**** Provided data

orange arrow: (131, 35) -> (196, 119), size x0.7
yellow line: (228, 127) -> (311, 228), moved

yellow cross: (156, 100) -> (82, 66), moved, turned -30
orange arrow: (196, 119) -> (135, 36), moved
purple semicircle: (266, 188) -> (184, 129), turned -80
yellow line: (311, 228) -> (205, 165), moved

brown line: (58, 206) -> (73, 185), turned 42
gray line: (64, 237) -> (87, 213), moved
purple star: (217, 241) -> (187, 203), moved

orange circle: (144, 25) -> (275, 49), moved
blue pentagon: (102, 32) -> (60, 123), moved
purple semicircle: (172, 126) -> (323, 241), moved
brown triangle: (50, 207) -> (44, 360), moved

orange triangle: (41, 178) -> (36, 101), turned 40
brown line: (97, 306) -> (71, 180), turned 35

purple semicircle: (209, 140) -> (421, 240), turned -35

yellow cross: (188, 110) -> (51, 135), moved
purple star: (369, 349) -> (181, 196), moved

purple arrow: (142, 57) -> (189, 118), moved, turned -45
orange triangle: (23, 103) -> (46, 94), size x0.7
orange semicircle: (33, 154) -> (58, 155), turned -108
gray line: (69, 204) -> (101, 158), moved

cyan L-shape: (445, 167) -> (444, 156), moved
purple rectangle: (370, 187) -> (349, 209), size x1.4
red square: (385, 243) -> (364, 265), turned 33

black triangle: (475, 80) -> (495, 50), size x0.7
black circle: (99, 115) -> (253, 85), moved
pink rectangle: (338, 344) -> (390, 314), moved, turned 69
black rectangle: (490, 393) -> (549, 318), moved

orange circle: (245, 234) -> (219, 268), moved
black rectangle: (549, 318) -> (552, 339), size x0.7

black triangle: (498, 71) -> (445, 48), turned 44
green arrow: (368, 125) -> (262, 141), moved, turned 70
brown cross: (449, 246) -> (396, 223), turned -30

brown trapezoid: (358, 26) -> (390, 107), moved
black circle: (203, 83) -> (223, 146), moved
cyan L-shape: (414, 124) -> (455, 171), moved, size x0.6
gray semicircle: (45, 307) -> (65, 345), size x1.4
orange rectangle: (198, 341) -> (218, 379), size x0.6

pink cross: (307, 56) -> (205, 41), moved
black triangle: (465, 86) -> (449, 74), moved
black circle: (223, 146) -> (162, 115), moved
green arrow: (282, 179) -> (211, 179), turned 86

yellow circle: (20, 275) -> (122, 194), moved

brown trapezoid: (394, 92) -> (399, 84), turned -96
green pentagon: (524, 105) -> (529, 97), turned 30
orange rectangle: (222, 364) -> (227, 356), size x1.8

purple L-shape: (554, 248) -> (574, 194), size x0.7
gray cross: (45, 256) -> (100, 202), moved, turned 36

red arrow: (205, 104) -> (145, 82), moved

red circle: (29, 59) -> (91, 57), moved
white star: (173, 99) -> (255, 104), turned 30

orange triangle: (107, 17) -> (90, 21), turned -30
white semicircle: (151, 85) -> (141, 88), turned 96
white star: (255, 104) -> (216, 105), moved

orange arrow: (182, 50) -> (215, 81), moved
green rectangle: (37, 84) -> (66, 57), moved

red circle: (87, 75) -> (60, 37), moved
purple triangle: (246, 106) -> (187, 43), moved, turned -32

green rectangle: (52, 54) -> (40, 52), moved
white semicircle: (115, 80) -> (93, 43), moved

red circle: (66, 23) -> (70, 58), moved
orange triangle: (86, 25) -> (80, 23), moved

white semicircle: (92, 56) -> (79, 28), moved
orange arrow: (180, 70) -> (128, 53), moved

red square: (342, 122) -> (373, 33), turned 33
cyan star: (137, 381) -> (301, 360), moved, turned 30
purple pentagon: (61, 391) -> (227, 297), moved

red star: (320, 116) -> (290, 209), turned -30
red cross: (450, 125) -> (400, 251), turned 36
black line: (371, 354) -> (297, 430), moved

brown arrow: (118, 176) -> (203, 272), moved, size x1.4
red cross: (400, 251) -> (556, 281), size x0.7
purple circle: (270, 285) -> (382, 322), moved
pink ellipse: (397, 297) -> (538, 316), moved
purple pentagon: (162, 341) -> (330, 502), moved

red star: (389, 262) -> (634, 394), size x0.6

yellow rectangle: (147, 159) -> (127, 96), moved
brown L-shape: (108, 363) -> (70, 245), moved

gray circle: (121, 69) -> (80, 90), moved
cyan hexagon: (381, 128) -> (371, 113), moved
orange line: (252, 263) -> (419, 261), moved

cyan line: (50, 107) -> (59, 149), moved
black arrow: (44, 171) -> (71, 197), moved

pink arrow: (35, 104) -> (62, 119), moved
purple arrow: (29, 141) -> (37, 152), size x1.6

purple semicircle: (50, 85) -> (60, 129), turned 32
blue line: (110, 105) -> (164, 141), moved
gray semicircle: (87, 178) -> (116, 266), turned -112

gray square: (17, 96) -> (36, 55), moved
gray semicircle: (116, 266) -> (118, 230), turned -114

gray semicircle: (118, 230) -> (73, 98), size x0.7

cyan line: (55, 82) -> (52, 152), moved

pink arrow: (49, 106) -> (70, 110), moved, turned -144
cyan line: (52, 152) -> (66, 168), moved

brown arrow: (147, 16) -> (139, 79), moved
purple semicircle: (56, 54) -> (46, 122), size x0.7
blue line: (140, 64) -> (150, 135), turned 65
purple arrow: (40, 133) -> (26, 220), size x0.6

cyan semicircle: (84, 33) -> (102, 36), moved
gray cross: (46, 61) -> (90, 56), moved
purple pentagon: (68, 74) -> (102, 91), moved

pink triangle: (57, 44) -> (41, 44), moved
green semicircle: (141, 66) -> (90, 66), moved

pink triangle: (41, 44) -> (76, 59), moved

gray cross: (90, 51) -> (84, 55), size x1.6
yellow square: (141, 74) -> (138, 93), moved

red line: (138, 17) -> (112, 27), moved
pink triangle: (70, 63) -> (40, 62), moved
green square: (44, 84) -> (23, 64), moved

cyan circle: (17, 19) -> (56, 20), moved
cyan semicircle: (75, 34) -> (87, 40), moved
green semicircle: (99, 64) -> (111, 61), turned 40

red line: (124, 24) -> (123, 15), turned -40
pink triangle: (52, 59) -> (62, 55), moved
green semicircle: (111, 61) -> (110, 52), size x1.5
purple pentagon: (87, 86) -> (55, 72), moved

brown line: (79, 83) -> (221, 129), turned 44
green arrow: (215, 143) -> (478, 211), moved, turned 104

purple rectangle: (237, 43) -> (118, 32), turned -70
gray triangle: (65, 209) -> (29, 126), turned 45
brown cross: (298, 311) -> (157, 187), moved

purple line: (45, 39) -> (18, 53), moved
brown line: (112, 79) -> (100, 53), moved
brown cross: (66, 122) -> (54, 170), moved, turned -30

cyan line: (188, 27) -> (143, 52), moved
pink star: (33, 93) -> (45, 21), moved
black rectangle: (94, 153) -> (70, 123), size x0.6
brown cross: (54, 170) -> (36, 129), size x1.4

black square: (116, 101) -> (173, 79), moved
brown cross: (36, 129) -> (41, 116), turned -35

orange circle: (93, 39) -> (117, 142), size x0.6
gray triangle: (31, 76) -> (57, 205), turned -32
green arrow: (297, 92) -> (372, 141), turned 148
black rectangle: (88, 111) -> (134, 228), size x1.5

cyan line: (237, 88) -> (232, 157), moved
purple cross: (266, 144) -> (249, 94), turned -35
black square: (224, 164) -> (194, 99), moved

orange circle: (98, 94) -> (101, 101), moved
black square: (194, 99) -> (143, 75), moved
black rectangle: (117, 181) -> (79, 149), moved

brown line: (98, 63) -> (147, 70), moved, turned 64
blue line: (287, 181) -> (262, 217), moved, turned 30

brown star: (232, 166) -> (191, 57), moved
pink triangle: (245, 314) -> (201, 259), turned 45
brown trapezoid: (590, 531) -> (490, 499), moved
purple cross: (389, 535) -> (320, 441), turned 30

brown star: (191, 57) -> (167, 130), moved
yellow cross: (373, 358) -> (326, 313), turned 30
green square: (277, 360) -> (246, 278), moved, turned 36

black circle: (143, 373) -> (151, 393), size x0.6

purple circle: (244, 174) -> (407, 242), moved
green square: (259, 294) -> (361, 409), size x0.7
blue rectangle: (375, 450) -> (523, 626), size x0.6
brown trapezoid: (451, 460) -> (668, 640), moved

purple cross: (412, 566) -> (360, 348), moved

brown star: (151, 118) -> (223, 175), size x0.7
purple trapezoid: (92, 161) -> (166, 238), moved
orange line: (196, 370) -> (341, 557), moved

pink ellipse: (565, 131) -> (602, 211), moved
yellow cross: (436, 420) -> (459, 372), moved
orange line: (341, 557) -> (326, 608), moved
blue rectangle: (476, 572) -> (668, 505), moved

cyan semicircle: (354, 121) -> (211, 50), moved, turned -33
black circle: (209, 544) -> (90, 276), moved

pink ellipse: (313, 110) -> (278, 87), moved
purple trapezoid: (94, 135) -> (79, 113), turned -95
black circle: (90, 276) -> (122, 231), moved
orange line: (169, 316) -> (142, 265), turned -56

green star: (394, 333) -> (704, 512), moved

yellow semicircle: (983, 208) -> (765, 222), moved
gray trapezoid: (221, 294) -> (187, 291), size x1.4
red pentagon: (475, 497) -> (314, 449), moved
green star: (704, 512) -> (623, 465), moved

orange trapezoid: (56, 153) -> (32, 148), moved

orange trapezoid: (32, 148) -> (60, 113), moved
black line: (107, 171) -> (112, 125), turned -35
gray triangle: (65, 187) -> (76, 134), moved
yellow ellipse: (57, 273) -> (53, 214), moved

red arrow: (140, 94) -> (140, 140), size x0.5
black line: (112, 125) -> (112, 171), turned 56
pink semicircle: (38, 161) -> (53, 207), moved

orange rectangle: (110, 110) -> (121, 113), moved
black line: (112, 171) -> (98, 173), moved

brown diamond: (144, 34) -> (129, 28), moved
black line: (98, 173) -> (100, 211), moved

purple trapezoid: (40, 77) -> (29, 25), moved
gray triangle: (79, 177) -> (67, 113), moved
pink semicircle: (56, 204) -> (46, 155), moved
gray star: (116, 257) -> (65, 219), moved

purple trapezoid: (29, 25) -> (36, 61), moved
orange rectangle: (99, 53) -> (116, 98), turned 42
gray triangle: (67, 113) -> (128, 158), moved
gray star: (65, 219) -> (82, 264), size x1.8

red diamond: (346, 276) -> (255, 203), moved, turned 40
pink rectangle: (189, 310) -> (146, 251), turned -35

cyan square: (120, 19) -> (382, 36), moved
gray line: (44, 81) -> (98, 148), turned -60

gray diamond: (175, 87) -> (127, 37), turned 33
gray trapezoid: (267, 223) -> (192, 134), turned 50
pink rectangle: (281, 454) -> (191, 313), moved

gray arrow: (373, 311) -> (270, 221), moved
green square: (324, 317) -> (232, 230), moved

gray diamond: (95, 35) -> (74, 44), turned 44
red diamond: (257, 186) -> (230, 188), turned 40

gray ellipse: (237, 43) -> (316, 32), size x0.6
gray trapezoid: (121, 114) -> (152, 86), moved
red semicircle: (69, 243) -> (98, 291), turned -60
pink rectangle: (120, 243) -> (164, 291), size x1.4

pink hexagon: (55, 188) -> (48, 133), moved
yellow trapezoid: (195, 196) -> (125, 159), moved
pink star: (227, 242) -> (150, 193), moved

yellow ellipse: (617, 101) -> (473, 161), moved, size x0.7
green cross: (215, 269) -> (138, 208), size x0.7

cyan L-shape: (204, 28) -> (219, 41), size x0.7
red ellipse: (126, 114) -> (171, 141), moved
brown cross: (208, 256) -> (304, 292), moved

********

Problem details:
Having output the line that contains "brown trapezoid: (358, 26)", stop. Every line before it, back to the first line of the data, must be reproduced exactly.

Solution to the exercise:
orange arrow: (131, 35) -> (196, 119), size x0.7
yellow line: (228, 127) -> (311, 228), moved

yellow cross: (156, 100) -> (82, 66), moved, turned -30
orange arrow: (196, 119) -> (135, 36), moved
purple semicircle: (266, 188) -> (184, 129), turned -80
yellow line: (311, 228) -> (205, 165), moved

brown line: (58, 206) -> (73, 185), turned 42
gray line: (64, 237) -> (87, 213), moved
purple star: (217, 241) -> (187, 203), moved

orange circle: (144, 25) -> (275, 49), moved
blue pentagon: (102, 32) -> (60, 123), moved
purple semicircle: (172, 126) -> (323, 241), moved
brown triangle: (50, 207) -> (44, 360), moved

orange triangle: (41, 178) -> (36, 101), turned 40
brown line: (97, 306) -> (71, 180), turned 35

purple semicircle: (209, 140) -> (421, 240), turned -35

yellow cross: (188, 110) -> (51, 135), moved
purple star: (369, 349) -> (181, 196), moved

purple arrow: (142, 57) -> (189, 118), moved, turned -45
orange triangle: (23, 103) -> (46, 94), size x0.7
orange semicircle: (33, 154) -> (58, 155), turned -108
gray line: (69, 204) -> (101, 158), moved

cyan L-shape: (445, 167) -> (444, 156), moved
purple rectangle: (370, 187) -> (349, 209), size x1.4
red square: (385, 243) -> (364, 265), turned 33

black triangle: (475, 80) -> (495, 50), size x0.7
black circle: (99, 115) -> (253, 85), moved
pink rectangle: (338, 344) -> (390, 314), moved, turned 69
black rectangle: (490, 393) -> (549, 318), moved

orange circle: (245, 234) -> (219, 268), moved
black rectangle: (549, 318) -> (552, 339), size x0.7

black triangle: (498, 71) -> (445, 48), turned 44
green arrow: (368, 125) -> (262, 141), moved, turned 70
brown cross: (449, 246) -> (396, 223), turned -30

brown trapezoid: (358, 26) -> (390, 107), moved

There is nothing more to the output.